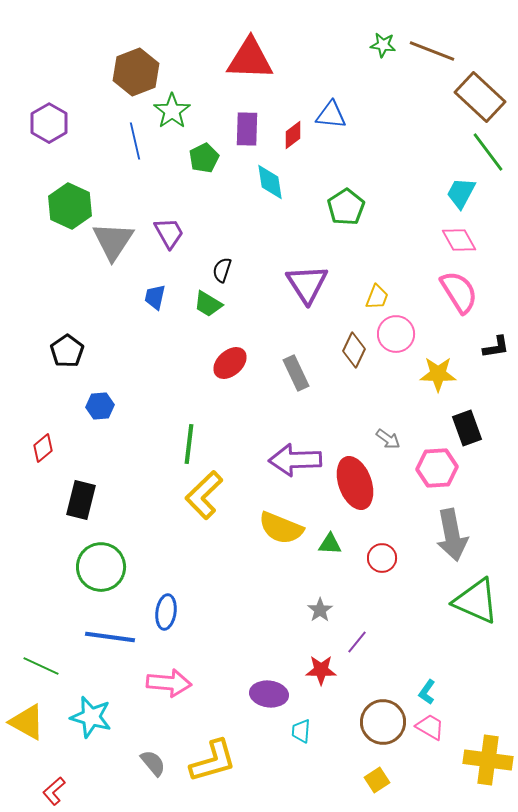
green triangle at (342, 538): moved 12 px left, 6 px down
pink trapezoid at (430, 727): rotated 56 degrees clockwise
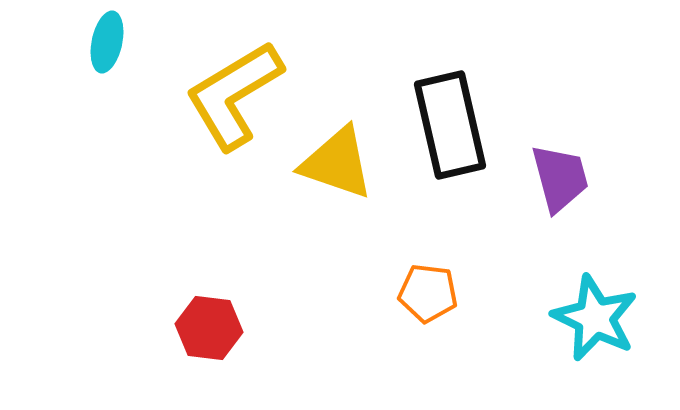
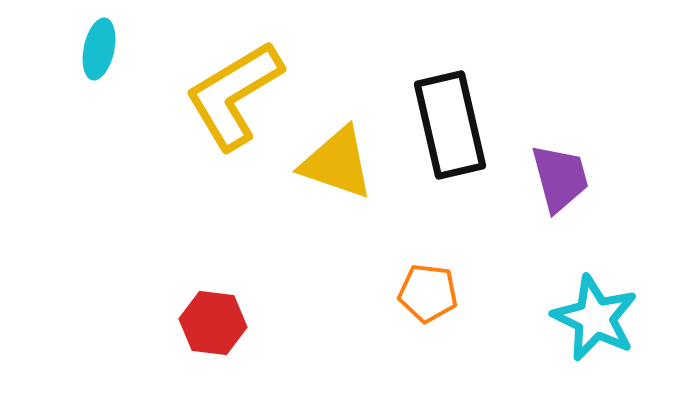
cyan ellipse: moved 8 px left, 7 px down
red hexagon: moved 4 px right, 5 px up
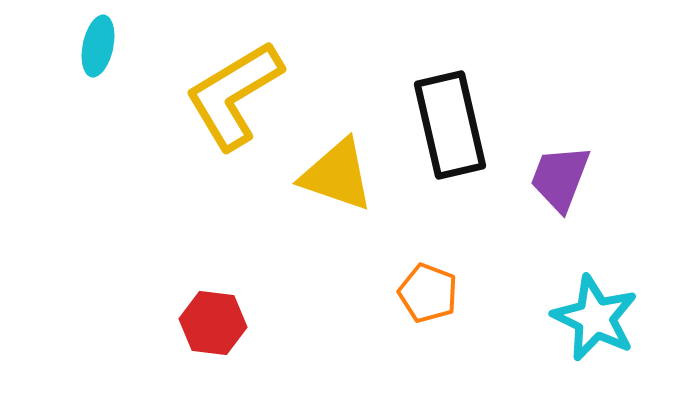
cyan ellipse: moved 1 px left, 3 px up
yellow triangle: moved 12 px down
purple trapezoid: rotated 144 degrees counterclockwise
orange pentagon: rotated 14 degrees clockwise
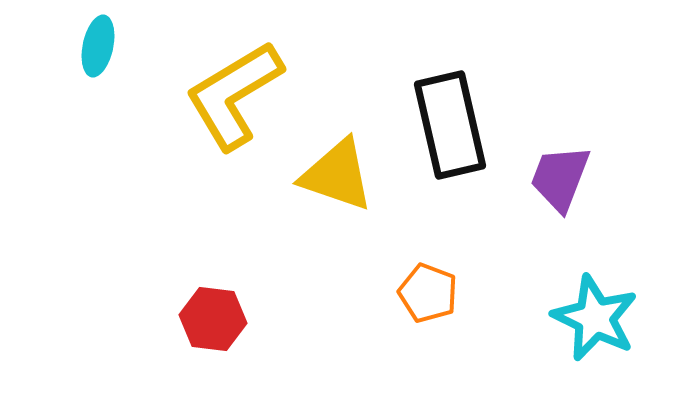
red hexagon: moved 4 px up
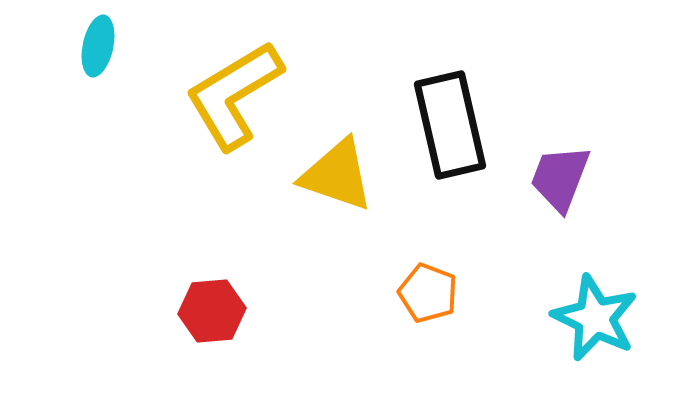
red hexagon: moved 1 px left, 8 px up; rotated 12 degrees counterclockwise
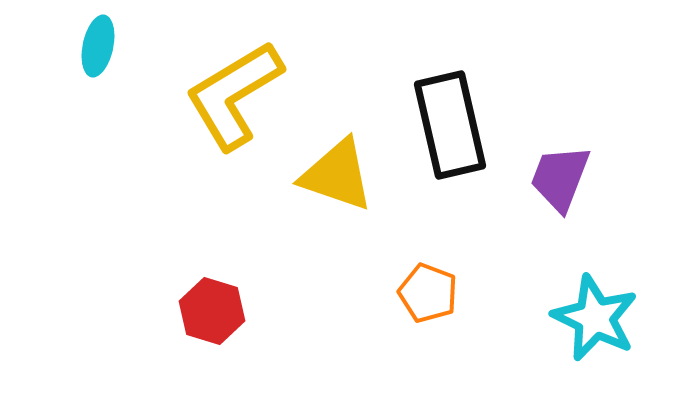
red hexagon: rotated 22 degrees clockwise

◆ **INSTRUCTIONS TO FOLLOW**: Rewrite every line of the records above with "red hexagon" replaced by "blue hexagon" wherever it occurs, leaving everything else unchanged. Leave the pictures out of your answer.

◆ **EXERCISE SOLUTION**:
green triangle at (342, 538): moved 12 px left, 6 px down
pink trapezoid at (430, 727): rotated 56 degrees clockwise
cyan ellipse: moved 8 px left, 7 px down
blue hexagon: moved 4 px right, 5 px up
cyan ellipse: moved 1 px left, 3 px up
yellow triangle: moved 12 px down
purple trapezoid: rotated 144 degrees counterclockwise
orange pentagon: rotated 14 degrees clockwise
blue hexagon: moved 4 px up
blue hexagon: moved 1 px left, 8 px up; rotated 12 degrees counterclockwise
blue hexagon: rotated 22 degrees clockwise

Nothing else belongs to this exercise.